[Opening THE INPUT section]
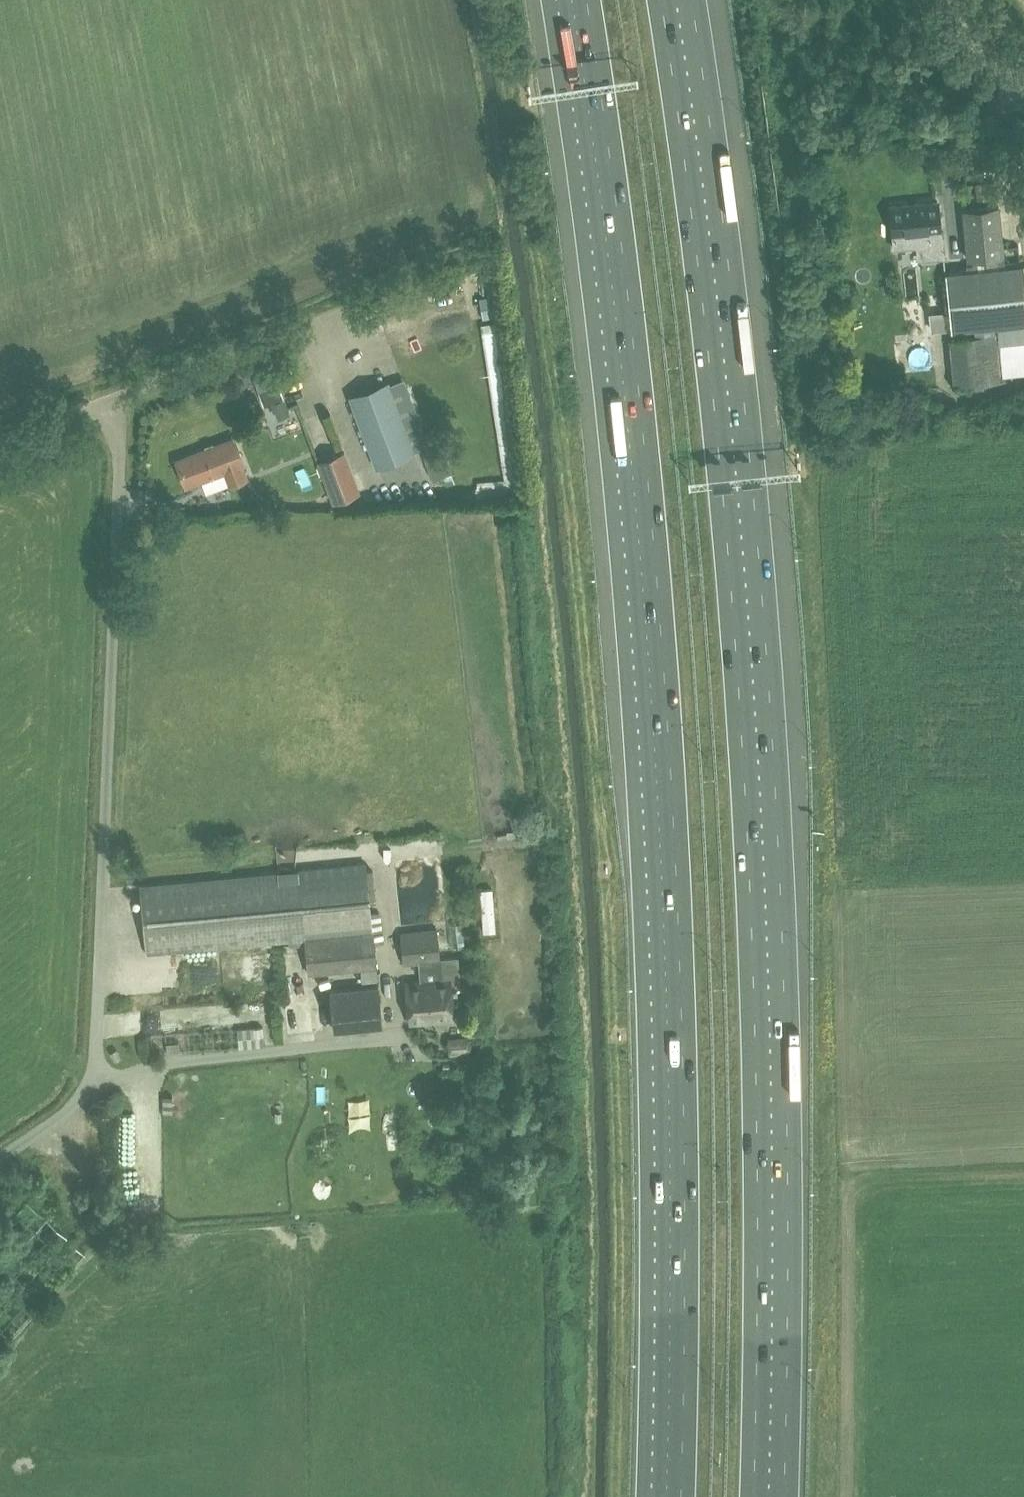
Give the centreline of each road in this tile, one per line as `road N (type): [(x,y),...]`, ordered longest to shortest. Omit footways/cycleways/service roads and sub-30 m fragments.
road 1 (motorway): [(770,1496),(776,1303),(768,896),(734,446),(675,0)]
road 2 (motorway): [(579,0),(644,519),(667,863),(676,1265),(671,1496)]
road 3 (unclassified): [(0,1158),(89,1098),(120,471),(112,400)]
road 4 (unclassified): [(112,400),(325,319)]

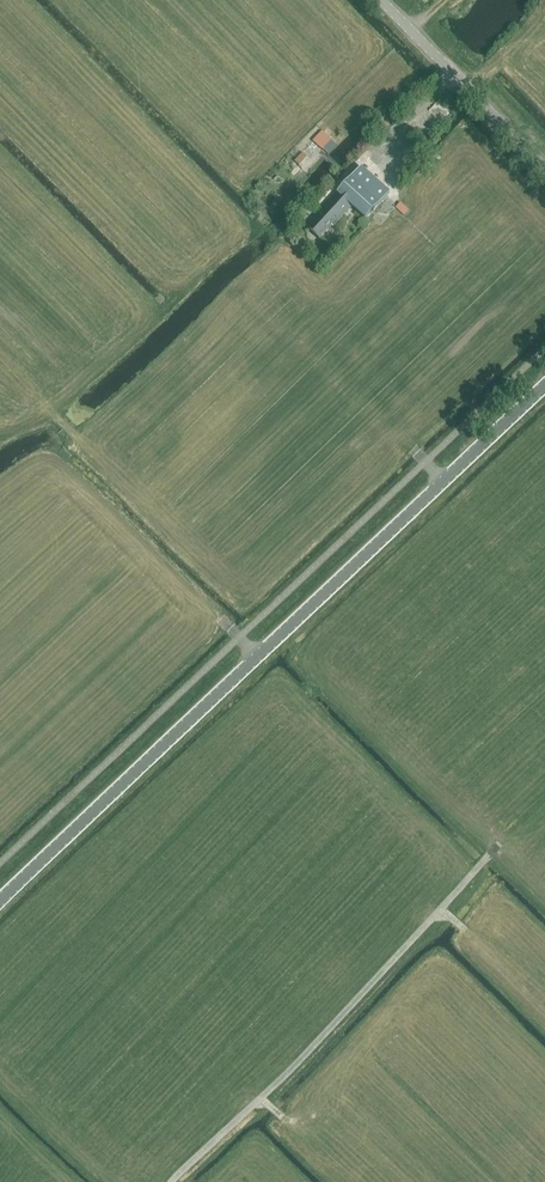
[Closing THE INPUT section]
[WHAT IS NEEDED]:
Reproduce the entries above exactly, without images.

[SOLUTION TO THE EXERCISE]:
Give the centreline of each road in this tile, one per line as `road N (type): [(x,y),...]`, ordered longest to shortest. Omit footways/cycleways/service roads and sub-30 m fragments.
road 1 (motorway): [(770,1496),(776,1303),(768,896),(734,446),(675,0)]
road 2 (motorway): [(579,0),(644,519),(667,863),(676,1265),(671,1496)]
road 3 (unclassified): [(0,1158),(89,1098),(120,471),(112,400)]
road 4 (unclassified): [(112,400),(325,319)]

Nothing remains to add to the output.